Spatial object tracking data
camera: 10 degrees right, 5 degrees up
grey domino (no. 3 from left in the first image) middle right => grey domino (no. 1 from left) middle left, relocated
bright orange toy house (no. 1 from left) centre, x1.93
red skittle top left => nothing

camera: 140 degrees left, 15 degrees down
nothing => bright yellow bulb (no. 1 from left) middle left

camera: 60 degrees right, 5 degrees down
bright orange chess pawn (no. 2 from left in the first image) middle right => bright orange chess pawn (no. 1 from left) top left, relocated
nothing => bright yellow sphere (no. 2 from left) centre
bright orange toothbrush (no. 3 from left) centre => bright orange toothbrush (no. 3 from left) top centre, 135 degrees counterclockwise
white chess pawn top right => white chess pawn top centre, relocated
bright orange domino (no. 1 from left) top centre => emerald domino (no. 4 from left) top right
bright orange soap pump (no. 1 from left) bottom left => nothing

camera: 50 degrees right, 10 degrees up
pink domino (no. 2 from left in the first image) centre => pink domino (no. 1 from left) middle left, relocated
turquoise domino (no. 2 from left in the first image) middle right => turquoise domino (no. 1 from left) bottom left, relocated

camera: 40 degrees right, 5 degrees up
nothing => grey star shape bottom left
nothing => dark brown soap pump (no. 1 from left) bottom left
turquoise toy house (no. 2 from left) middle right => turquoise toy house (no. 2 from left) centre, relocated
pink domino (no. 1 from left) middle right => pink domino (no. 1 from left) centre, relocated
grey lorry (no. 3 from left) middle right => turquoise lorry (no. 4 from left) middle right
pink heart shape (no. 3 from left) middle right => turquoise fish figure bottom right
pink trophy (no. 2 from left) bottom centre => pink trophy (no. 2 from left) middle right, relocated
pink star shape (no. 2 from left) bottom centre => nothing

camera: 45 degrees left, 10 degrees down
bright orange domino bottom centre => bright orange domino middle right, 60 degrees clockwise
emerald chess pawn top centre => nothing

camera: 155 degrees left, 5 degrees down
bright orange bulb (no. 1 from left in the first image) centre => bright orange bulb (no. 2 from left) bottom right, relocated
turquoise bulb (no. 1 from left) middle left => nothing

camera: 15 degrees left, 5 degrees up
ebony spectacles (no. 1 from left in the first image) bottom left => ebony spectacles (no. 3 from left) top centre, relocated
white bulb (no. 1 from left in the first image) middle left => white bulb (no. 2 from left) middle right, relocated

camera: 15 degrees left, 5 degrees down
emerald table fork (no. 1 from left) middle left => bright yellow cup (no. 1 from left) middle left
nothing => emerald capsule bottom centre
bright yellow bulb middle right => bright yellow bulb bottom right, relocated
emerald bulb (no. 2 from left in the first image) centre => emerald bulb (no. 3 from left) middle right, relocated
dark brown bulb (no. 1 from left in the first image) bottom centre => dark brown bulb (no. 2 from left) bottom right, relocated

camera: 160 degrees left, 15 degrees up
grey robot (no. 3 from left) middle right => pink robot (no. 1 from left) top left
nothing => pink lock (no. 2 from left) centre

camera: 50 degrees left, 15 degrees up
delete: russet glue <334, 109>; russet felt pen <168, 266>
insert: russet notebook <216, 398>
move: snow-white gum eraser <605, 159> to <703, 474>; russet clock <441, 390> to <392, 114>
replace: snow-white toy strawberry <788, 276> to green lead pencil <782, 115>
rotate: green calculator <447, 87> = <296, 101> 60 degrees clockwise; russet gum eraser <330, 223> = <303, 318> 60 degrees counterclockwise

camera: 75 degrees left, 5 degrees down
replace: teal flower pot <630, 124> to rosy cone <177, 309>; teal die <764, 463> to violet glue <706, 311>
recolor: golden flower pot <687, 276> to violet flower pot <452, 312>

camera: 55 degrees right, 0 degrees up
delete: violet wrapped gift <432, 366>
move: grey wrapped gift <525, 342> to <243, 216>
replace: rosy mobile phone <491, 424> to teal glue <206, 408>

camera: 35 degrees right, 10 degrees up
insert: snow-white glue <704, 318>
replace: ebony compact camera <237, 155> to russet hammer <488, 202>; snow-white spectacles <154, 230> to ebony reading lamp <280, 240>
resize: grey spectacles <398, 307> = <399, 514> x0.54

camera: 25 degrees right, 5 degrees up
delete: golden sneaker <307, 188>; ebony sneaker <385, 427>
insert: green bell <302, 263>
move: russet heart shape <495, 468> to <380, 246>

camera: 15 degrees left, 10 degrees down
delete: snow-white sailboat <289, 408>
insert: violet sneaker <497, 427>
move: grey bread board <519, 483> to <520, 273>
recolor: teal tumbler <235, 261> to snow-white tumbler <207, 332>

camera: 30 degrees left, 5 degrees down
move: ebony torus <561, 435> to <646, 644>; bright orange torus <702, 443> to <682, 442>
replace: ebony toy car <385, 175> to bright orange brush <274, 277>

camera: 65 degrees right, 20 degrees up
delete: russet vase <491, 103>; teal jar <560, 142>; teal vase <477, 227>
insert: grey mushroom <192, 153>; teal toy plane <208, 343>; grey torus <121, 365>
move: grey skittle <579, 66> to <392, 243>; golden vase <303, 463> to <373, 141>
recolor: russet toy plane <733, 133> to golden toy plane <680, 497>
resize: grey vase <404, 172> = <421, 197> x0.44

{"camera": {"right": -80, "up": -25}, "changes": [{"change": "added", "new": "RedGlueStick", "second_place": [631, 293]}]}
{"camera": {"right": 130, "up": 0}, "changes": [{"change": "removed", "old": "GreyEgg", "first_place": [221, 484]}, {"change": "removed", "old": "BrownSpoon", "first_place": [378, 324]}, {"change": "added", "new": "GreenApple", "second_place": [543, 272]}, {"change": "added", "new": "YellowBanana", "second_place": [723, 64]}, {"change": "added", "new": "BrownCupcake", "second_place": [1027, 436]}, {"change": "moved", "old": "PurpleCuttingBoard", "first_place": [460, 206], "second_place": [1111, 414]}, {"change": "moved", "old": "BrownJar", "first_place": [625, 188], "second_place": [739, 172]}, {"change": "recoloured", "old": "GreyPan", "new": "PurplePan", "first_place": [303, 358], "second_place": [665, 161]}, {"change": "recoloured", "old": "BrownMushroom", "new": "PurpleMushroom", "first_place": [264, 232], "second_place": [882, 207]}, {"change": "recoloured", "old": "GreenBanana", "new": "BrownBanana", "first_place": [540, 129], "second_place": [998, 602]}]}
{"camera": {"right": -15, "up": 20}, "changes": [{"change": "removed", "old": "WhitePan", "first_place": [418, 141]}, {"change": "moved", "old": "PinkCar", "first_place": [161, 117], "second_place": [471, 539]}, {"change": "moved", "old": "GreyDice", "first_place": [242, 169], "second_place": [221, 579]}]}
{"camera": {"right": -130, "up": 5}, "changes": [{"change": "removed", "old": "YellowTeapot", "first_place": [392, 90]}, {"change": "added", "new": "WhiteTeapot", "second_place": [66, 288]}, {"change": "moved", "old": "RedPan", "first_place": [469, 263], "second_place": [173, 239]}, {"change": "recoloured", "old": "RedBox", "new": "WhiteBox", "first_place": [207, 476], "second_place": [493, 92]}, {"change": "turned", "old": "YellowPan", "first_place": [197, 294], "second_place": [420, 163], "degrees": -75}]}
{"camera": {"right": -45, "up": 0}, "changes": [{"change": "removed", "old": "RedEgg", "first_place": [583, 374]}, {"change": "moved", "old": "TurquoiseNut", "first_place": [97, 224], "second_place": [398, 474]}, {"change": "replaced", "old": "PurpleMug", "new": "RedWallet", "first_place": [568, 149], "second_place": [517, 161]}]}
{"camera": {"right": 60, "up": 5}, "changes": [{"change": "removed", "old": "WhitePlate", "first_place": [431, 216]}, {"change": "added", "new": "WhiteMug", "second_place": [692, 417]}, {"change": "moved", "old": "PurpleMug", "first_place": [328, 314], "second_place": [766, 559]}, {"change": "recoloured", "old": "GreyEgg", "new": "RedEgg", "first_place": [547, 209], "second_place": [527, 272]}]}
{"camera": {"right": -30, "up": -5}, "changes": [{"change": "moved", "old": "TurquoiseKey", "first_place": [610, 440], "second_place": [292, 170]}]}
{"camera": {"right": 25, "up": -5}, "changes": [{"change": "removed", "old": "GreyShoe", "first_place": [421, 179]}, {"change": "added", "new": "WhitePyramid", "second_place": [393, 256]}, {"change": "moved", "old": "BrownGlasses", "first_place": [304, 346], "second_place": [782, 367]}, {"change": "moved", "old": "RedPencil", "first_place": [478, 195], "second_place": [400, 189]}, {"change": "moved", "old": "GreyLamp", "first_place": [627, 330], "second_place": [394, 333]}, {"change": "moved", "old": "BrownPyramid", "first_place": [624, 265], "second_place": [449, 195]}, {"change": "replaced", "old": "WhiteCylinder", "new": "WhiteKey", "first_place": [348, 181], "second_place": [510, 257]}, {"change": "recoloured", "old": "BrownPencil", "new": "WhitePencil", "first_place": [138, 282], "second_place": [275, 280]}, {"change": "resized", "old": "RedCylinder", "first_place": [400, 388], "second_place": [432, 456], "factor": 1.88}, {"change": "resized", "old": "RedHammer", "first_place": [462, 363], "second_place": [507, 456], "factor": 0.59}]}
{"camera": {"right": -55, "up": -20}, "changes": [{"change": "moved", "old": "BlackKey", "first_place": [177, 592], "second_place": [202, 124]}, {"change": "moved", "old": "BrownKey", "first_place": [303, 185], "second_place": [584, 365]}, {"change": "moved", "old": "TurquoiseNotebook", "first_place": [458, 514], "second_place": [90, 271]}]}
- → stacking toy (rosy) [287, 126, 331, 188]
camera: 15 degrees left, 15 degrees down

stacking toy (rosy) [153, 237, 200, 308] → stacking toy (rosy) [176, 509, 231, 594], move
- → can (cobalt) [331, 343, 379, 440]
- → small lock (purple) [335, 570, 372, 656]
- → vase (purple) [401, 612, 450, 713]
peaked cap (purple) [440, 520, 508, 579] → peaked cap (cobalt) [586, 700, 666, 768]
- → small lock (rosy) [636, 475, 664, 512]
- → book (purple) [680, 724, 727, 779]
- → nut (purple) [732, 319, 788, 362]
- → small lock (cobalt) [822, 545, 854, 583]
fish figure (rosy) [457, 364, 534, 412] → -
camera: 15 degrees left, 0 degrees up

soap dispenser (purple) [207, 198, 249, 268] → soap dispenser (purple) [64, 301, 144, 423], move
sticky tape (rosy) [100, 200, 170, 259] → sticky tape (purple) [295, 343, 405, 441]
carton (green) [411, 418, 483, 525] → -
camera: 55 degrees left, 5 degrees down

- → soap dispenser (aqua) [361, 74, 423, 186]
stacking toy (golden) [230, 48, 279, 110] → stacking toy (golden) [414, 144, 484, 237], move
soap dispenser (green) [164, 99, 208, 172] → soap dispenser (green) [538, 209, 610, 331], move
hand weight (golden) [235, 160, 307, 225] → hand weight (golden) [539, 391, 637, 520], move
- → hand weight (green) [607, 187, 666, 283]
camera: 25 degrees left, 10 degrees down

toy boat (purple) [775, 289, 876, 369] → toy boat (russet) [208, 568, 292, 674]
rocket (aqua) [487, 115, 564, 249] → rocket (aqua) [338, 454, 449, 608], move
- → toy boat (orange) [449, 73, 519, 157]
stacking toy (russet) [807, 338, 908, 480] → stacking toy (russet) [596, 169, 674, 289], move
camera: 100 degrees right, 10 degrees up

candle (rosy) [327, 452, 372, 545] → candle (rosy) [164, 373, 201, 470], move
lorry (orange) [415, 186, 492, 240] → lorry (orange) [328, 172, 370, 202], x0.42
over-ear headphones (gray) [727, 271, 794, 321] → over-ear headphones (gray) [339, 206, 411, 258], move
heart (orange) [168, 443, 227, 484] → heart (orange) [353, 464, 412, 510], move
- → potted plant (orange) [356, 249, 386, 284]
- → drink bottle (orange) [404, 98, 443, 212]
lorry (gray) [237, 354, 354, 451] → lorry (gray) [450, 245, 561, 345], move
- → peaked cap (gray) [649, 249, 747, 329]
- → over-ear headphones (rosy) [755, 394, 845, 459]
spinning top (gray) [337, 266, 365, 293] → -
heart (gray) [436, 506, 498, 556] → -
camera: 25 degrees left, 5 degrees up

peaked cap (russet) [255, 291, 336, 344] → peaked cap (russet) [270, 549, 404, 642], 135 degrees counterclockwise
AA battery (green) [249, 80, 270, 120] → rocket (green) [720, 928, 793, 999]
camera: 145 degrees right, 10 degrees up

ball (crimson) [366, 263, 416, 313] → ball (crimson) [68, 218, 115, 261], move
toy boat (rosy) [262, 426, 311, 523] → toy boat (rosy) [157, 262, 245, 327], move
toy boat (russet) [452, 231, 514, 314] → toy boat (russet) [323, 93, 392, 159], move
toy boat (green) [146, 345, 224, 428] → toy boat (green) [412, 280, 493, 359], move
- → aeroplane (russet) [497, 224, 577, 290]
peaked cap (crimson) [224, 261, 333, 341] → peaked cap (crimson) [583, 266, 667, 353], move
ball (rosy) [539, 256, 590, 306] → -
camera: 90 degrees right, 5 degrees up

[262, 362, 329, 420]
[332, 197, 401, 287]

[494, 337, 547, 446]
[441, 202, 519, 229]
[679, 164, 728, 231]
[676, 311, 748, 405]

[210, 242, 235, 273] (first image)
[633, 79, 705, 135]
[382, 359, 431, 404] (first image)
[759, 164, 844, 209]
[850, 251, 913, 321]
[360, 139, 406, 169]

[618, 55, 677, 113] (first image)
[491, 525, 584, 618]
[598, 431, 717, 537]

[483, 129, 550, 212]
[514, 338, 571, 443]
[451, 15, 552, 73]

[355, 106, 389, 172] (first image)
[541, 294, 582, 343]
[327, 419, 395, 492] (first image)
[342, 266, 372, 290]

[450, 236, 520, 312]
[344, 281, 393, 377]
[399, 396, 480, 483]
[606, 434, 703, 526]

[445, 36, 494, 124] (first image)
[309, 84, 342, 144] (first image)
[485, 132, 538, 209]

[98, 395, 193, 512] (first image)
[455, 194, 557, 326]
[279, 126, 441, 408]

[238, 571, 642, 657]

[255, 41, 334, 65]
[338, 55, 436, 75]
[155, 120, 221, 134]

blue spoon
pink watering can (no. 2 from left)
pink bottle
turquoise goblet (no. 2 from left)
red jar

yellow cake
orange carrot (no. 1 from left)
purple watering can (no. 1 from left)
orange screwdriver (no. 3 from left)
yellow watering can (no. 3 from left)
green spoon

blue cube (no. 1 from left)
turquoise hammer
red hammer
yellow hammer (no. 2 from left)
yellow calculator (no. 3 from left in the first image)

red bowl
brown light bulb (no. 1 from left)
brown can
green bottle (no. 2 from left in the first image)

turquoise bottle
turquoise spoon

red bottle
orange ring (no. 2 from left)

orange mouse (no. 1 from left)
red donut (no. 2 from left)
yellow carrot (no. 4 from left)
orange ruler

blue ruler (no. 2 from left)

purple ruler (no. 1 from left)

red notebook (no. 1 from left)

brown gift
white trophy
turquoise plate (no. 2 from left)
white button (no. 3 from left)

_Your task_
What lines of the data contain the string "spectacles"? List them.

_Answer space_
ebony spectacles (no. 1 from left in the first image) bottom left => ebony spectacles (no. 3 from left) top centre, relocated
replace: ebony compact camera <237, 155> to russet hammer <488, 202>; snow-white spectacles <154, 230> to ebony reading lamp <280, 240>
resize: grey spectacles <398, 307> = <399, 514> x0.54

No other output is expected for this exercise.